**What to do**: Look for the line that has "D3: LED (A GND, K n34) -> LED (A n34, K GND)" in the material below; please repeat it and every line after it, exactly, up to and including the line that has "U4: TLP281 -> SFH615", and nothing else.

**Task input**:
=== Begin Enclosure ===
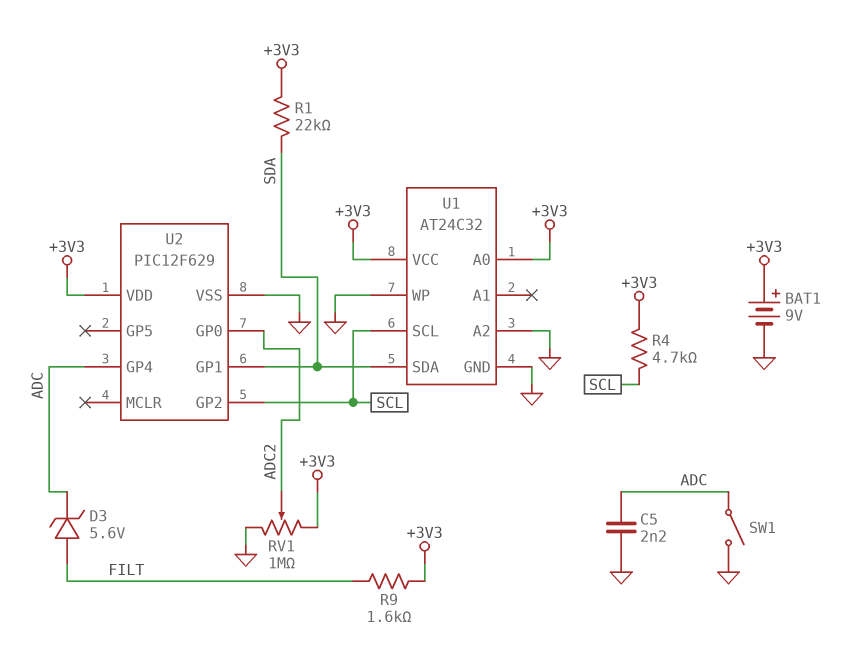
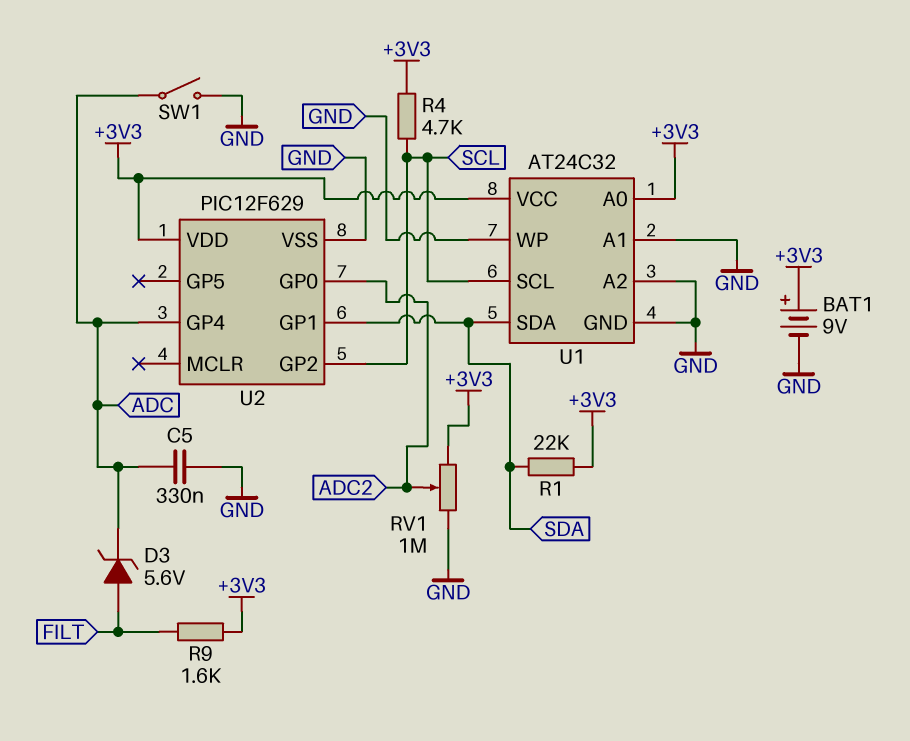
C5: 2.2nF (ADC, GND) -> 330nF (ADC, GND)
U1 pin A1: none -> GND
=== End Enclosure ===
=== Begin Enclosure ===
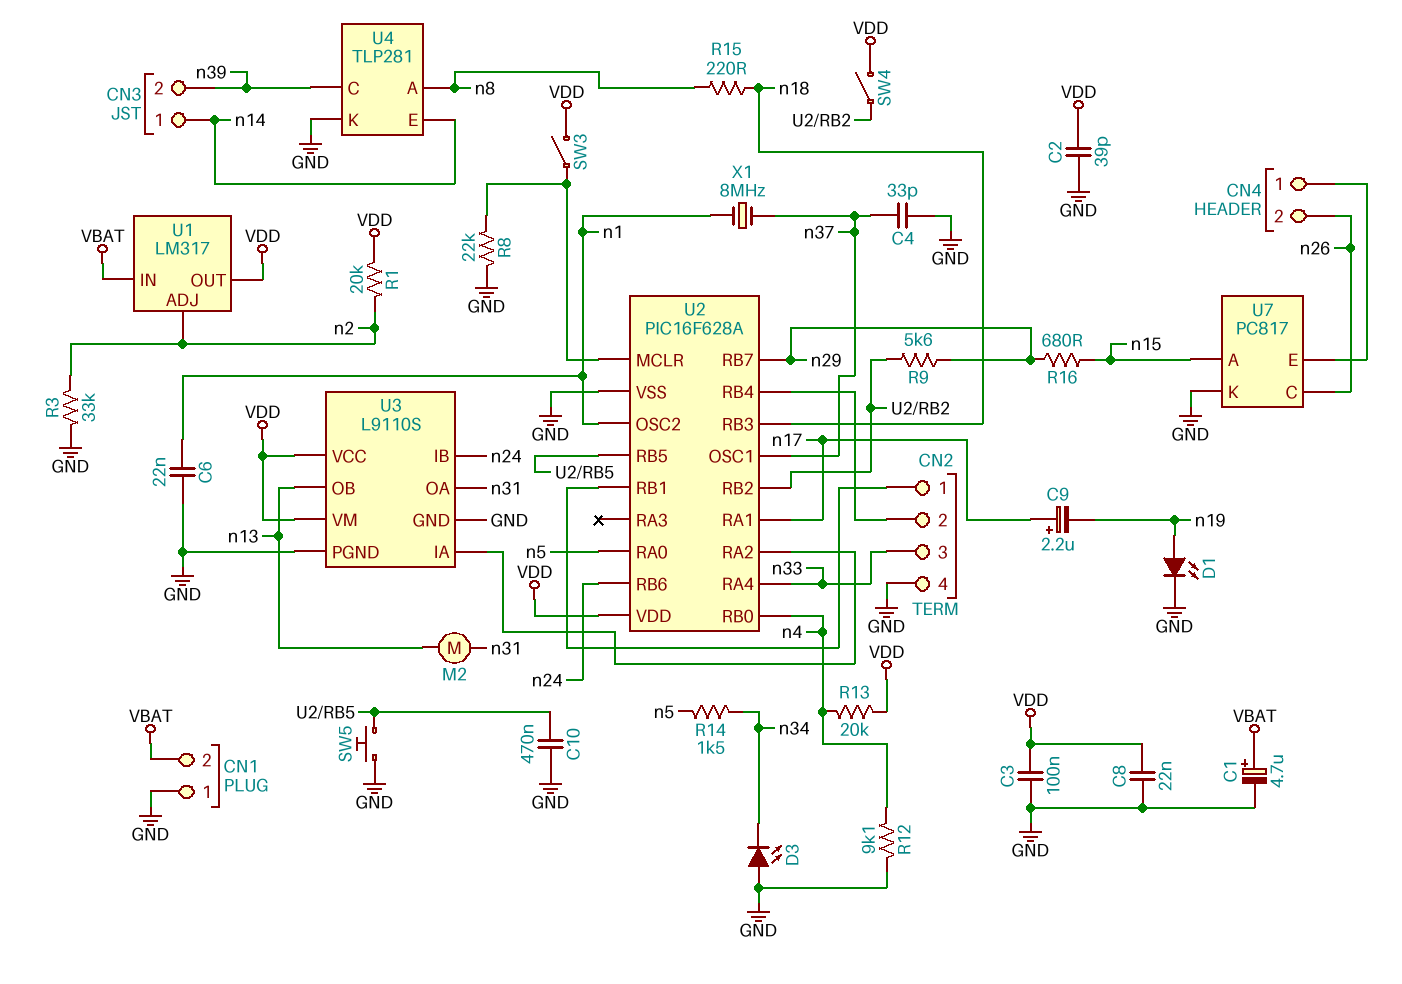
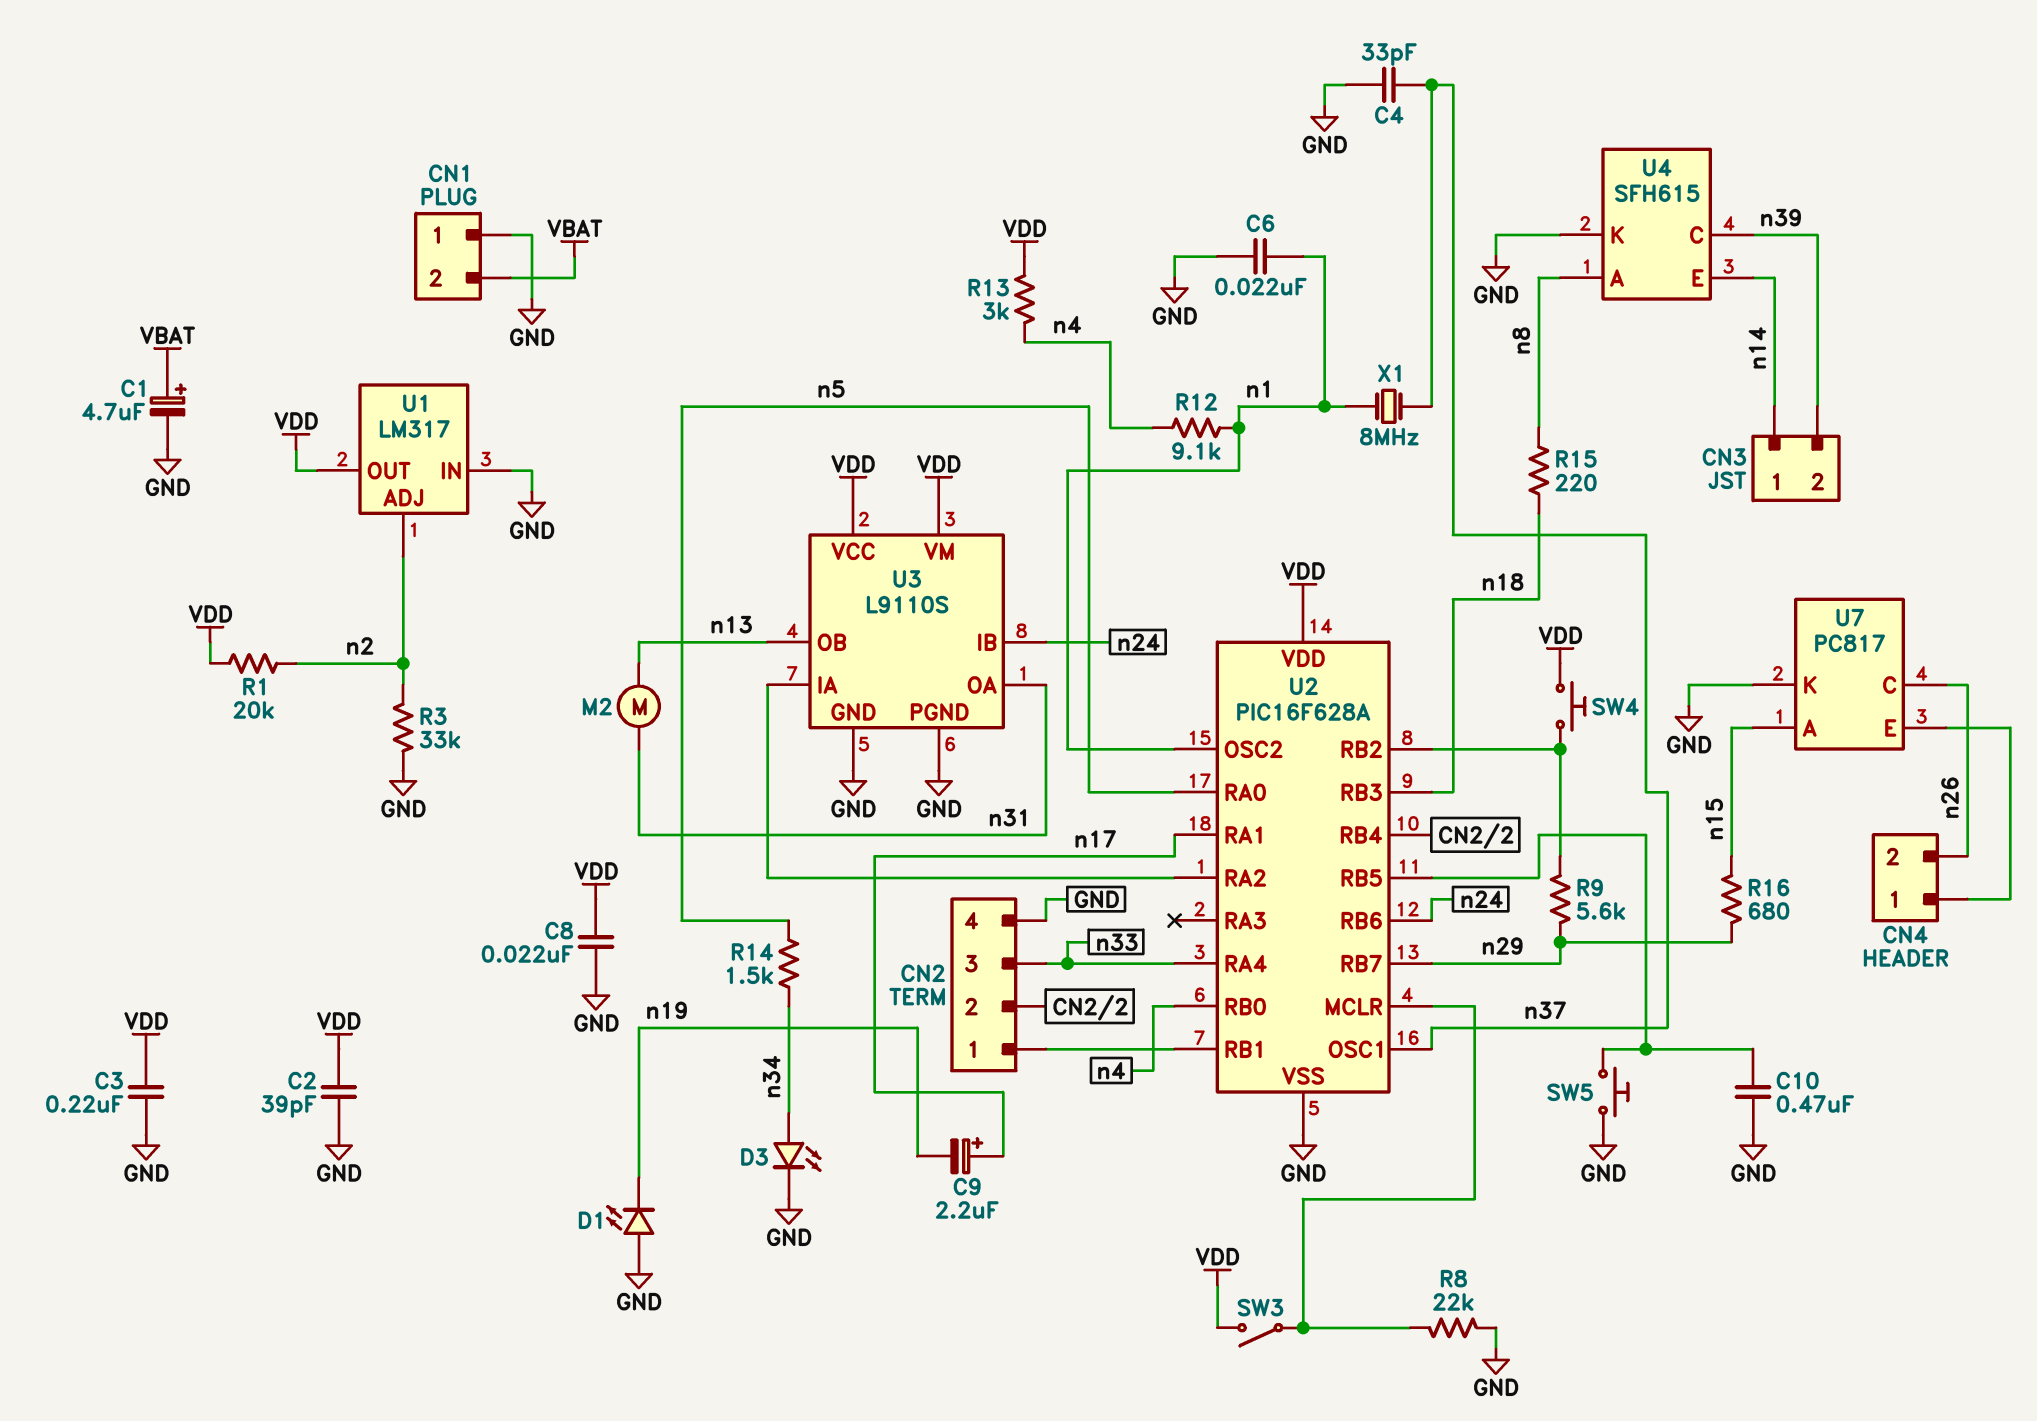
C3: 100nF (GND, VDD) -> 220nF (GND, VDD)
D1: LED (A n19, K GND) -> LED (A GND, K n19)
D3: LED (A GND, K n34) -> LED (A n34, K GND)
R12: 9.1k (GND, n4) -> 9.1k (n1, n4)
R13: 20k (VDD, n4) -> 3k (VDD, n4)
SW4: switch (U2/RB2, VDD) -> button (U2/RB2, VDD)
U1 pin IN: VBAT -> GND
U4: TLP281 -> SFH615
=== End Enclosure ===
**Answer section**:
D3: LED (A GND, K n34) -> LED (A n34, K GND)
R12: 9.1k (GND, n4) -> 9.1k (n1, n4)
R13: 20k (VDD, n4) -> 3k (VDD, n4)
SW4: switch (U2/RB2, VDD) -> button (U2/RB2, VDD)
U1 pin IN: VBAT -> GND
U4: TLP281 -> SFH615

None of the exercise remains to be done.